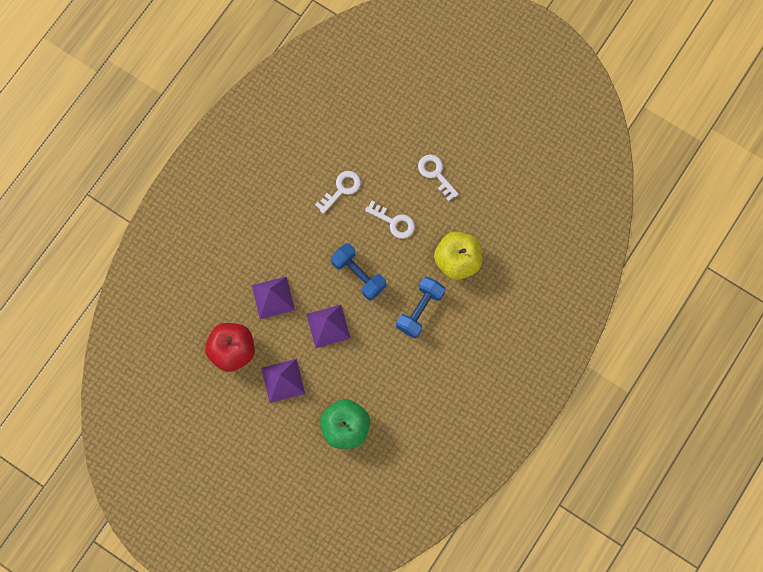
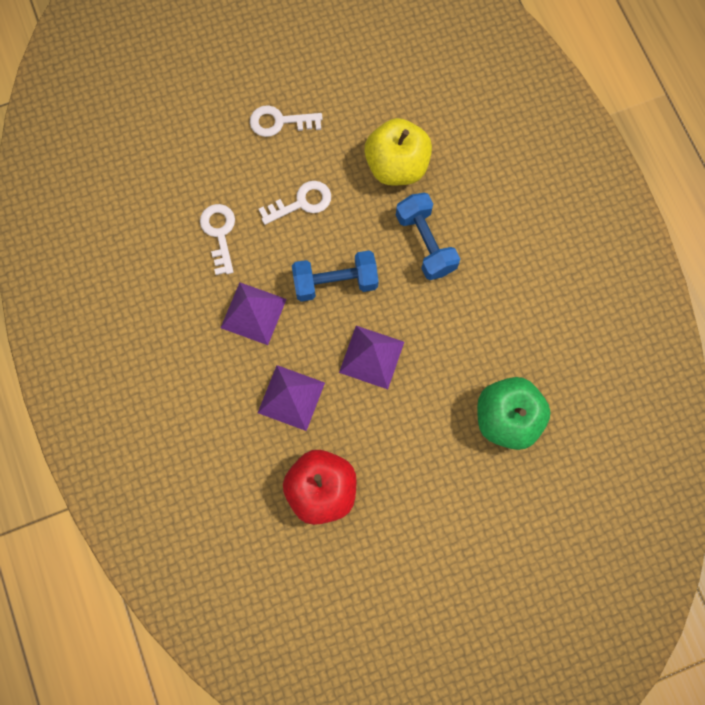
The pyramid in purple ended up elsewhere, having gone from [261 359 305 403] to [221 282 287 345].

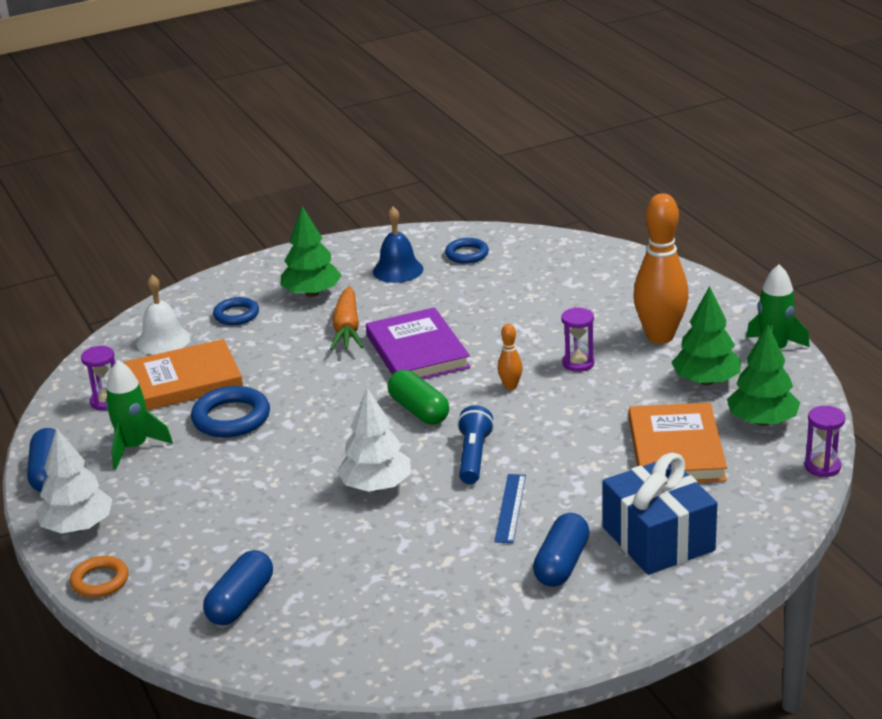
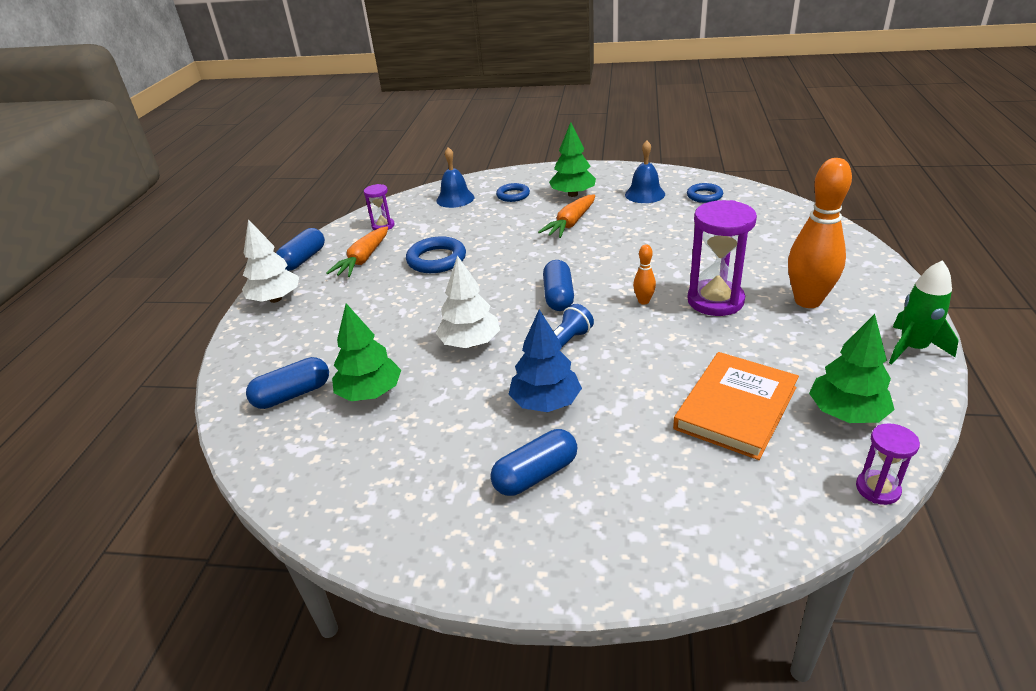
Where the rocket in green stood at [105 360 173 470], the carrot in orange came to stand at [326 227 388 277].
The tree in green ended up elsewhere, having gone from [671 286 741 385] to [332 303 401 401].
What was the bell in white at [136 275 190 355] turned into the bell in blue at [436 147 474 208].
Where the ruler in blue stood at [494 474 526 543], the tree in blue came to stand at [509 309 582 412].
What was the capsule in green at [387 370 449 425] turned into the capsule in blue at [543 260 574 311].
The size of the hourglass in purple at [561 307 594 372] changed by a factor of 1.90.
The second view lost the ring in orange at [70 556 128 598].
The second view lost the book in orange at [124 339 243 410].
The second view lost the book in purple at [366 307 470 379].
The second view lost the gift in blue at [603 453 717 575].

### Task objective:
Repeat each entry exactly as given; no pictures belong in the copy.

### Result of this task:
The pyramid in purple ended up elsewhere, having gone from [261 359 305 403] to [221 282 287 345].

Where the rocket in green stood at [105 360 173 470], the carrot in orange came to stand at [326 227 388 277].
The tree in green ended up elsewhere, having gone from [671 286 741 385] to [332 303 401 401].
What was the bell in white at [136 275 190 355] turned into the bell in blue at [436 147 474 208].
Where the ruler in blue stood at [494 474 526 543], the tree in blue came to stand at [509 309 582 412].
What was the capsule in green at [387 370 449 425] turned into the capsule in blue at [543 260 574 311].
The size of the hourglass in purple at [561 307 594 372] changed by a factor of 1.90.
The second view lost the ring in orange at [70 556 128 598].
The second view lost the book in orange at [124 339 243 410].
The second view lost the book in purple at [366 307 470 379].
The second view lost the gift in blue at [603 453 717 575].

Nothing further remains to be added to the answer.